**EXERCISE INPUTS:**

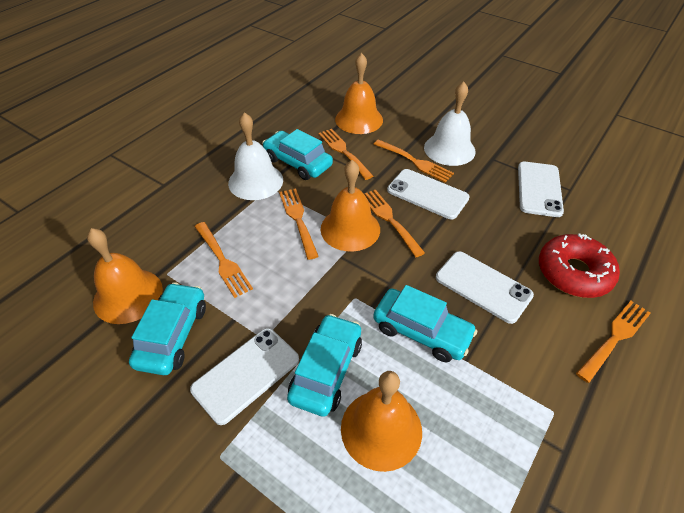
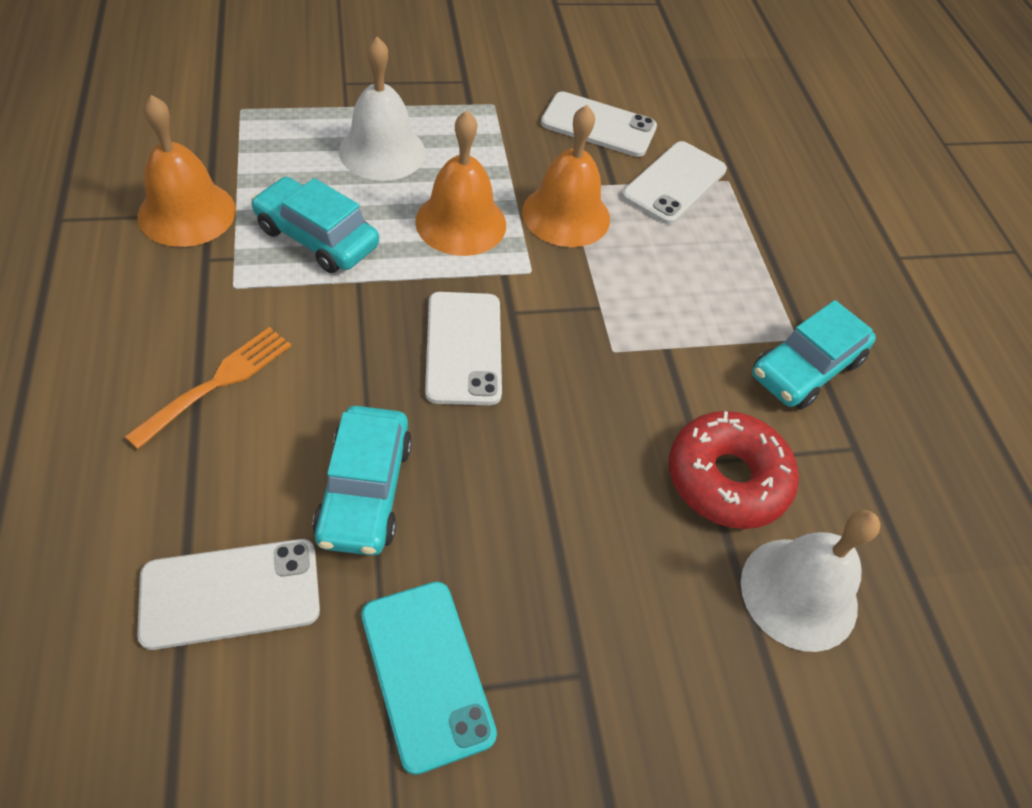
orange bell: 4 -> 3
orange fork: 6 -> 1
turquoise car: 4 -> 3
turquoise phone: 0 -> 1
...
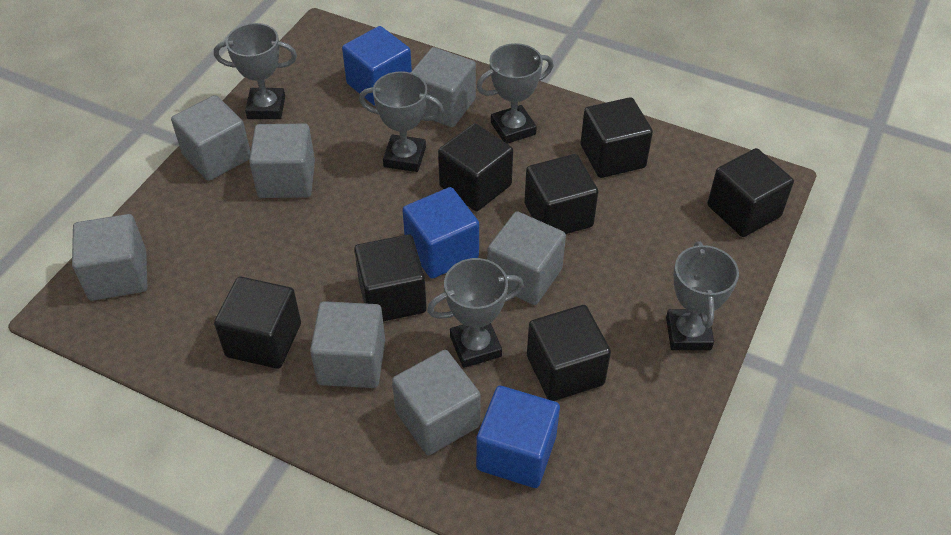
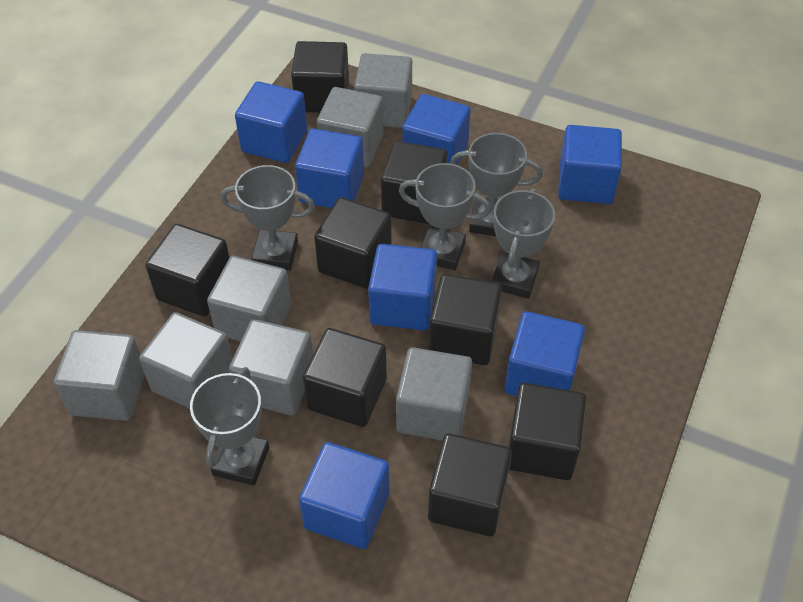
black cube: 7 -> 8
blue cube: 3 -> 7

**YOUR TASK:** Set out every line from the material that contains the string "turquoise".

**RESULT:**
turquoise car: 4 -> 3
turquoise phone: 0 -> 1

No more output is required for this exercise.